== Segment start ==

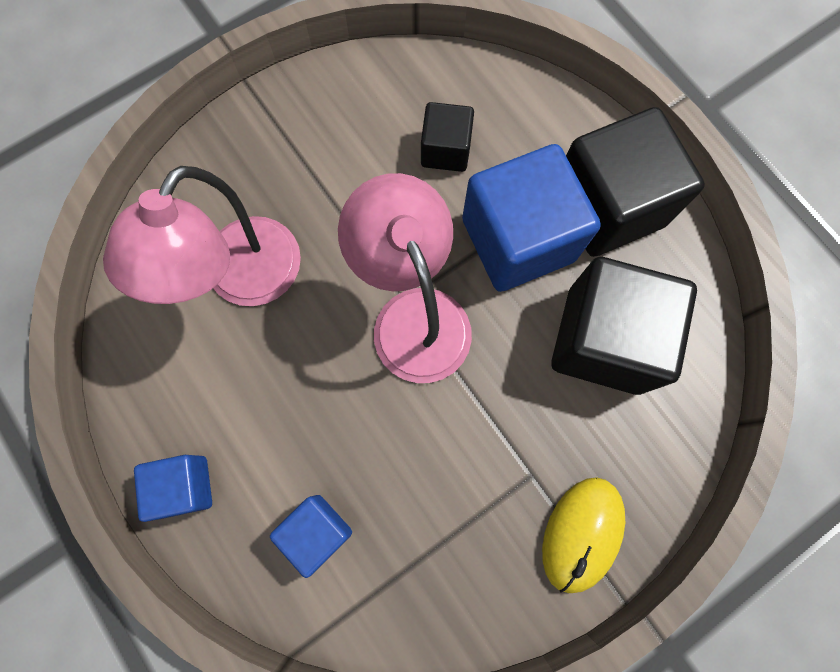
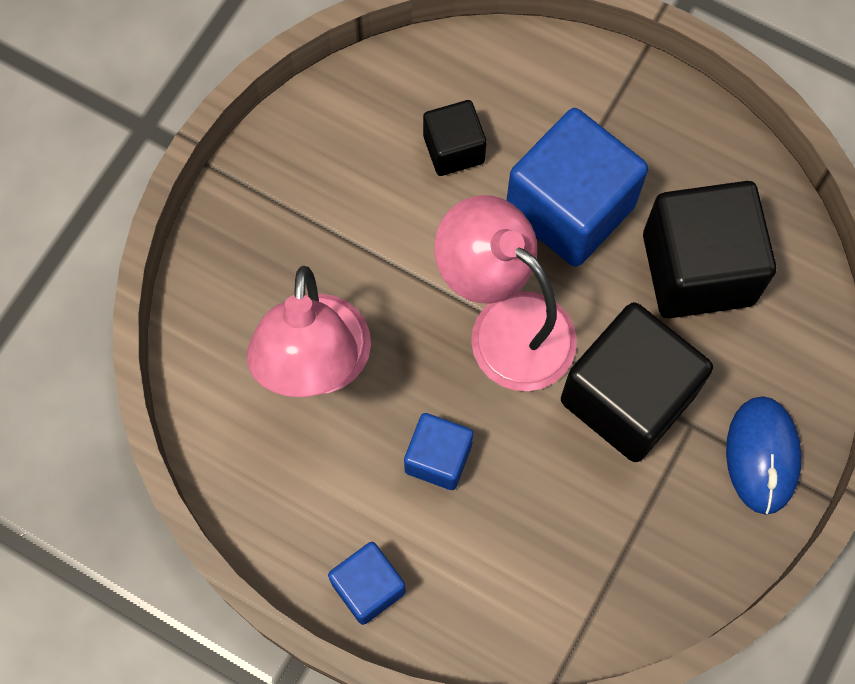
camera: 25 degrees left, 5 degrees down
(317, 531) = (517, 568): blue cube -> blue cube (438, 458)
(582, 533) = (762, 456): yellow mouse -> blue mouse
(607, 206) = (640, 138): black cube -> black cube (627, 398)

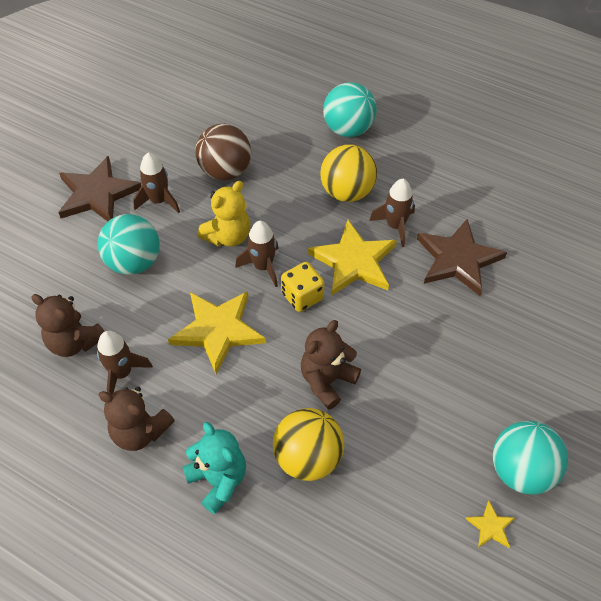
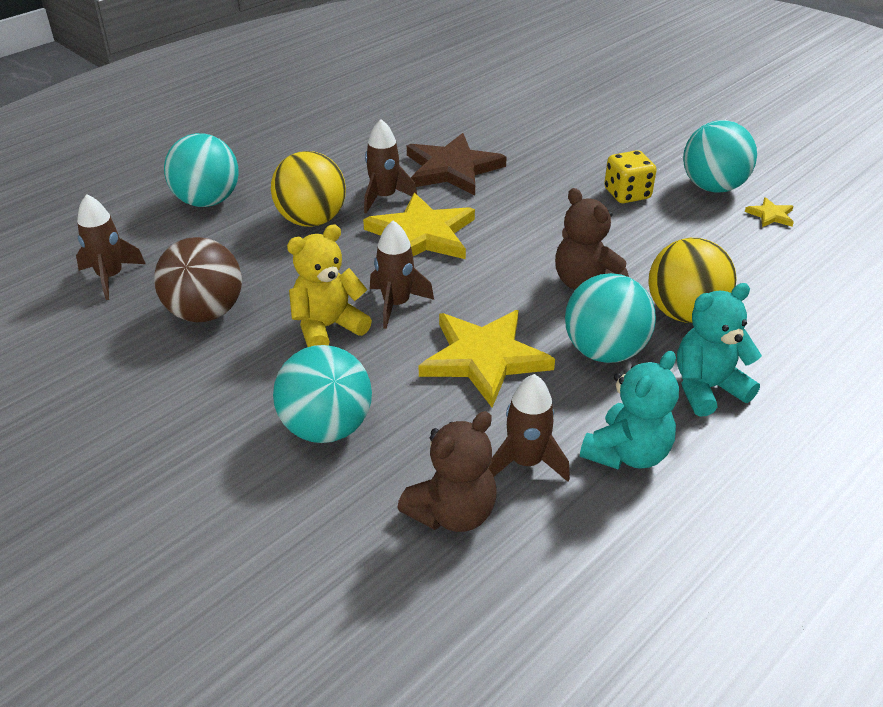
camera: 75 degrees left, 15 degrees down
(97, 194) = (156, 458): brown star -> none
(140, 431) = (627, 453): brown teddy bear -> turquoise teddy bear
(159, 201) = (219, 386): brown rocket -> brown rocket (110, 277)
(228, 236) = (328, 327): yellow teddy bear -> yellow teddy bear turned 90 degrees counterclockwise
(244, 405) = (604, 351): none -> turquoise ball
(302, 296) = (457, 280): yellow dice -> yellow dice (627, 194)

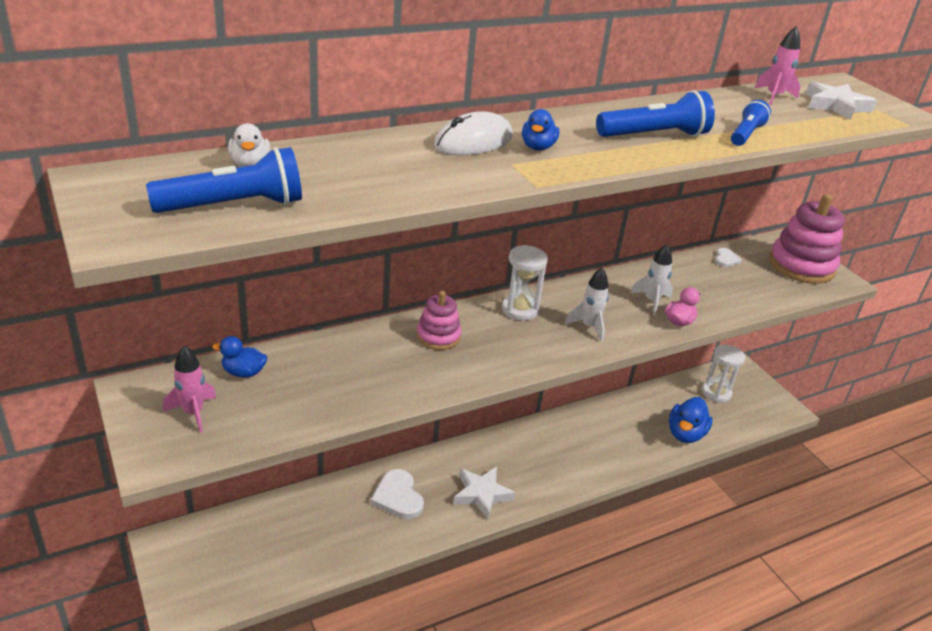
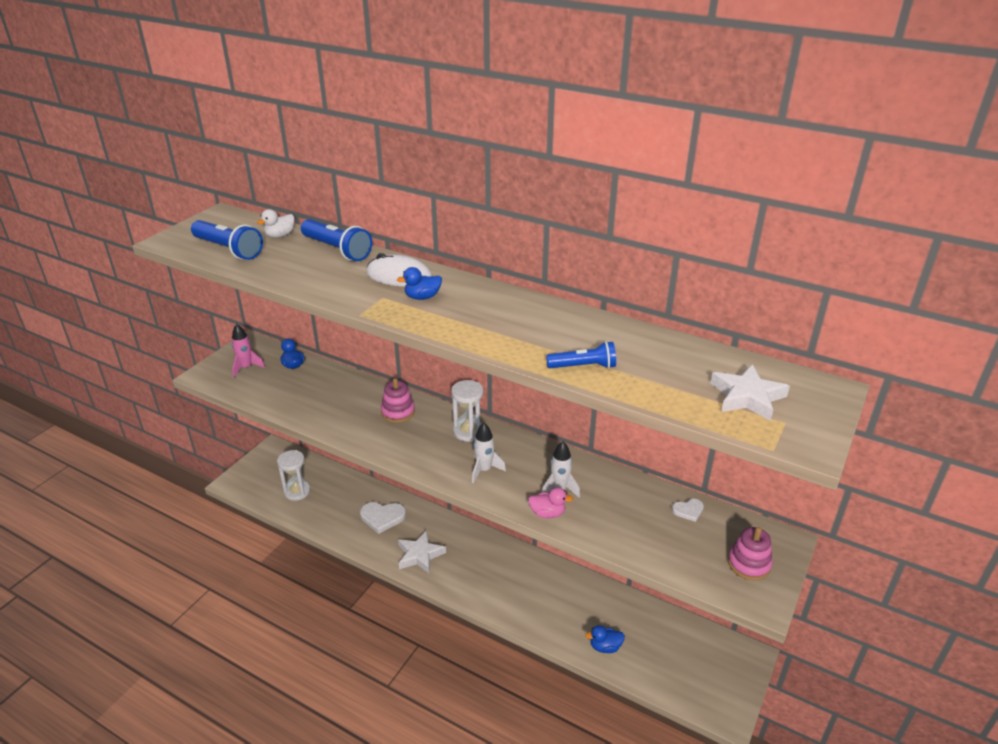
camera: 60 degrees right, 0 degrees up
(398, 497) = (382, 517): white heart -> white heart turned 120 degrees counterclockwise
(654, 135) = (513, 330): blue flashlight -> blue flashlight (337, 250)
(685, 434) = (605, 647): blue duck -> blue duck, size x0.62
(716, 393) = (687, 649): white hourglass -> white hourglass (297, 491)
(774, 97) = (706, 361): pink rocket -> none
(801, 266) = (749, 564): pink stacking toy -> pink stacking toy, size x0.57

== Segment end ==

# ACTIVITY
From the entries above, return exactly the line containing "camera: 75 degrees left, 15 degrees down", the line containing "(159, 201) = (219, 386): brown", and all lines between, and nothing else.

# EXPECTED ANSWER
camera: 75 degrees left, 15 degrees down
(97, 194) = (156, 458): brown star -> none
(140, 431) = (627, 453): brown teddy bear -> turquoise teddy bear
(159, 201) = (219, 386): brown rocket -> brown rocket (110, 277)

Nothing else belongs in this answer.